(Before-and-after change records)

- - -

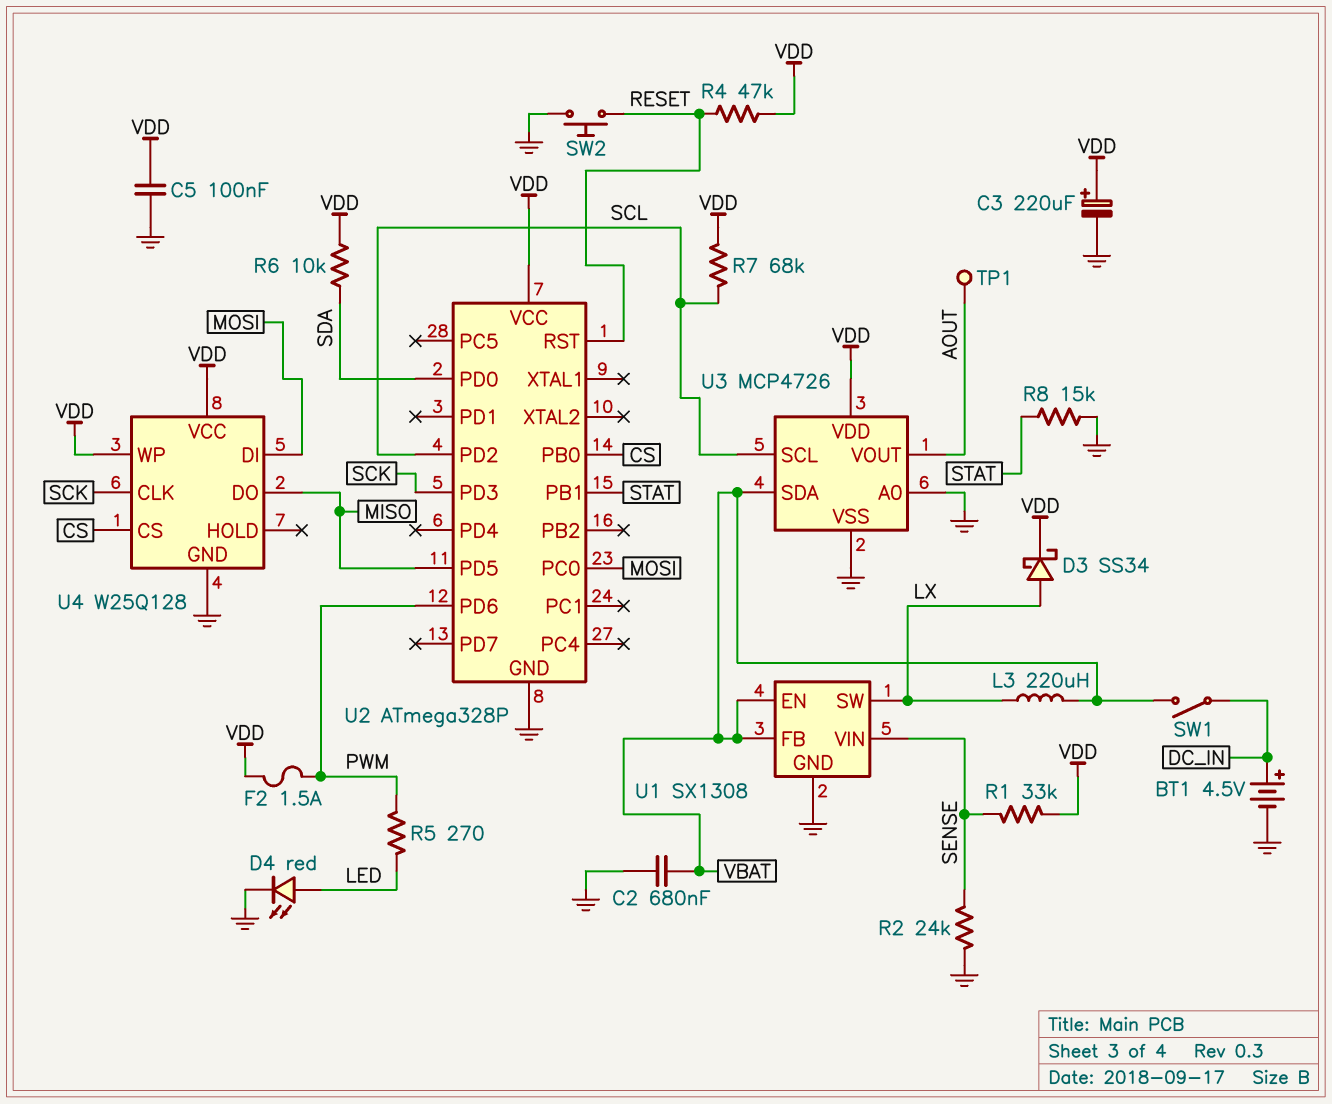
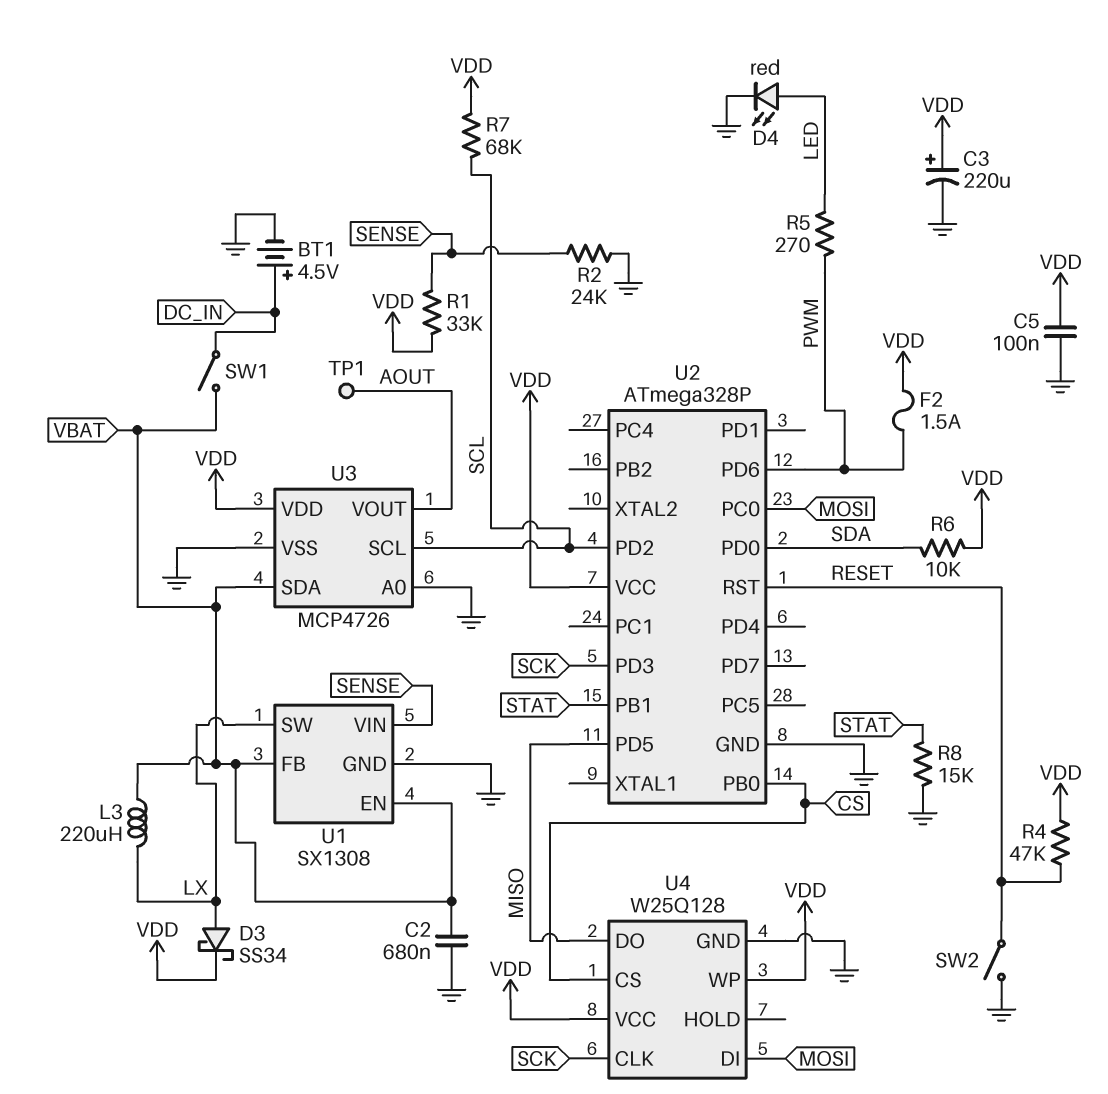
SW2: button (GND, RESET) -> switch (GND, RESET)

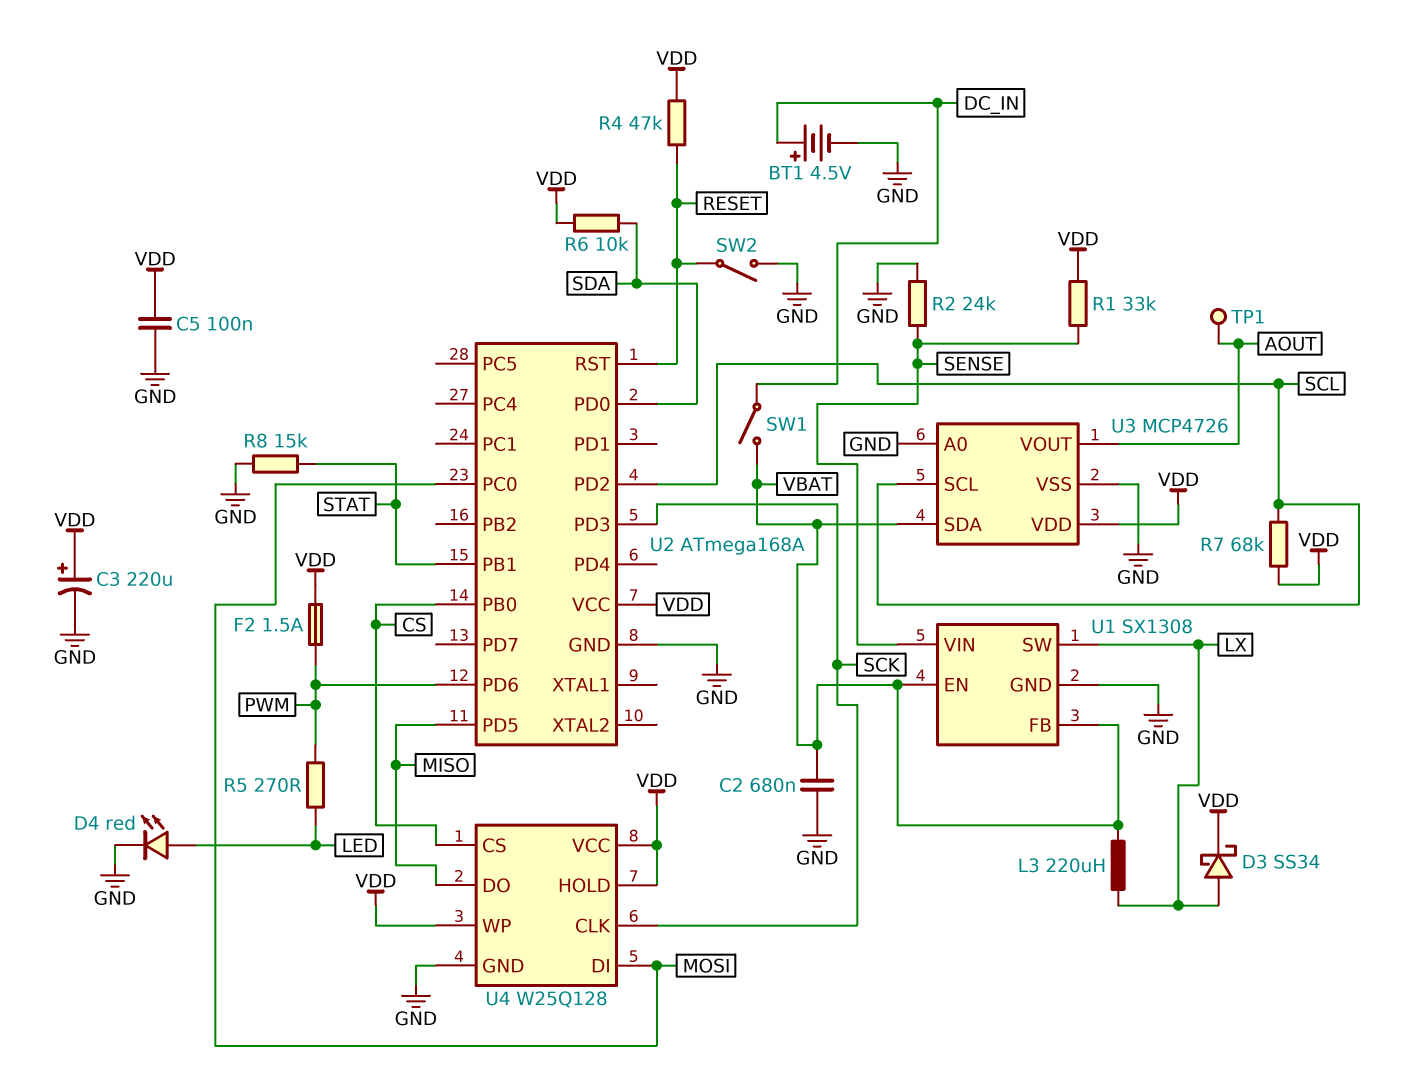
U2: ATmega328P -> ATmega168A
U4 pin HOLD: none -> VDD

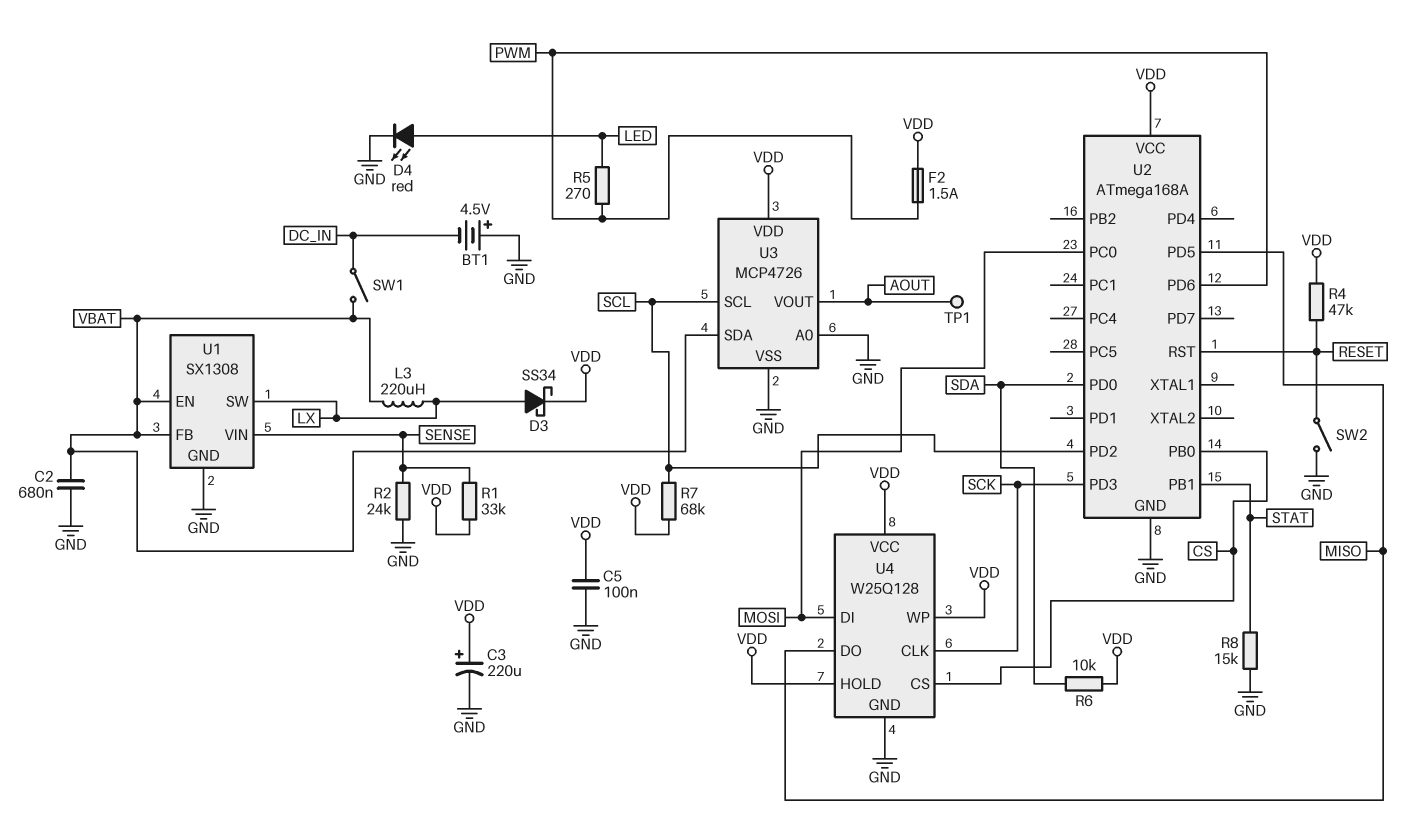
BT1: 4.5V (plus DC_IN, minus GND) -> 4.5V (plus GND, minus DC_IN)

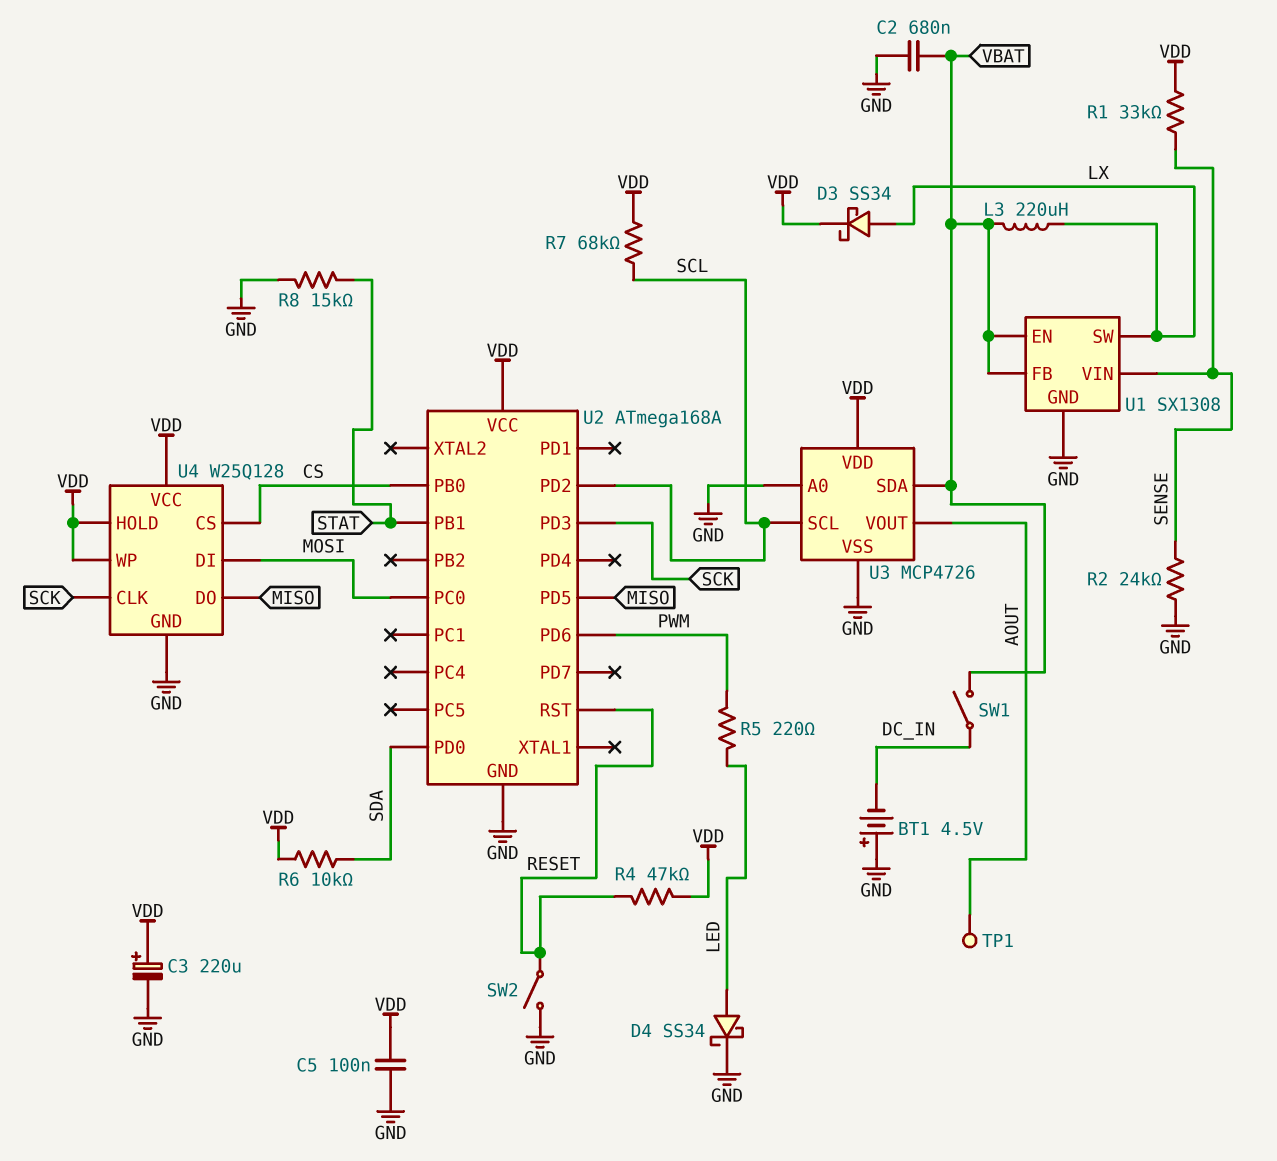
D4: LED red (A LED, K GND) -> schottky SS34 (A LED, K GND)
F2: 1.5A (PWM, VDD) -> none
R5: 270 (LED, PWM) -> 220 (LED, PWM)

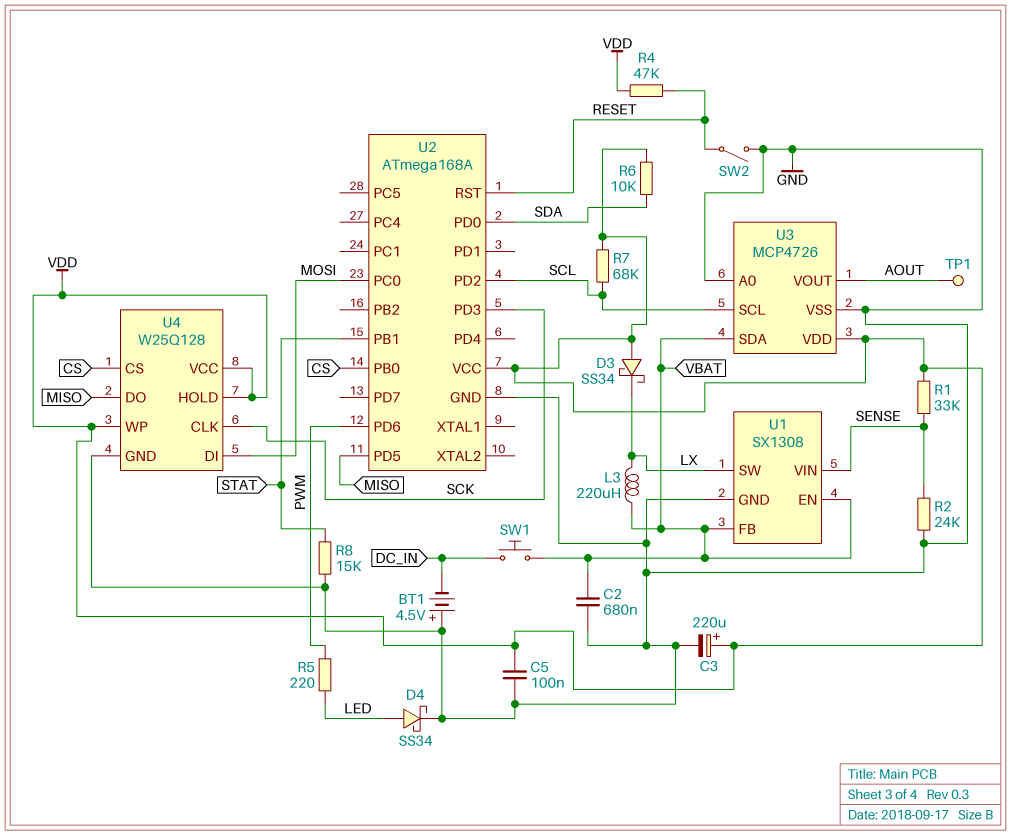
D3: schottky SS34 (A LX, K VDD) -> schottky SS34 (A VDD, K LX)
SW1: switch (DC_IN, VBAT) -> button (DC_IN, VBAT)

- - -

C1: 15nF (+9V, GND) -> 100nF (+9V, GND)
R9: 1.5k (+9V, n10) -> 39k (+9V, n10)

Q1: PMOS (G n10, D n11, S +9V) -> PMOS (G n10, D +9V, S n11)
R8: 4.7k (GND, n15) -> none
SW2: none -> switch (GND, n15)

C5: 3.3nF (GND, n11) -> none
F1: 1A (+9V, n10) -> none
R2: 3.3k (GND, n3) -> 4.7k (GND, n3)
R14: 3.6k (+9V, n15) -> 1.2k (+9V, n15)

- - -

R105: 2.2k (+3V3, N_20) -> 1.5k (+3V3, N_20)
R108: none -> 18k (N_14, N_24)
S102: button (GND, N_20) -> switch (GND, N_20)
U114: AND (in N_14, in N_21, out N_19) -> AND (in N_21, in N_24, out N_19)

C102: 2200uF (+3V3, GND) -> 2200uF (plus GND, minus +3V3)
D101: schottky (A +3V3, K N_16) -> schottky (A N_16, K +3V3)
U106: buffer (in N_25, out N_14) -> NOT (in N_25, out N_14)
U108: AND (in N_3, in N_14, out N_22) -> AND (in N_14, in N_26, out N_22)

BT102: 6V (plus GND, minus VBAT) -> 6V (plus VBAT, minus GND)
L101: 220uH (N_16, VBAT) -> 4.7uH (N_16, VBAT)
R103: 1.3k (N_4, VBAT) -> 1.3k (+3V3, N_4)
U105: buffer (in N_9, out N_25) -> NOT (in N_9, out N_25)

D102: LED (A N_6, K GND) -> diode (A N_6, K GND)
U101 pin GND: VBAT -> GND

- - -

Above this instruction are the records; retype exactly the lines from the one containing "C102: 2200uF (+3V3, GND)" up to and including the one containing "U108: AND (in".

◆ Your solution:
C102: 2200uF (+3V3, GND) -> 2200uF (plus GND, minus +3V3)
D101: schottky (A +3V3, K N_16) -> schottky (A N_16, K +3V3)
U106: buffer (in N_25, out N_14) -> NOT (in N_25, out N_14)
U108: AND (in N_3, in N_14, out N_22) -> AND (in N_14, in N_26, out N_22)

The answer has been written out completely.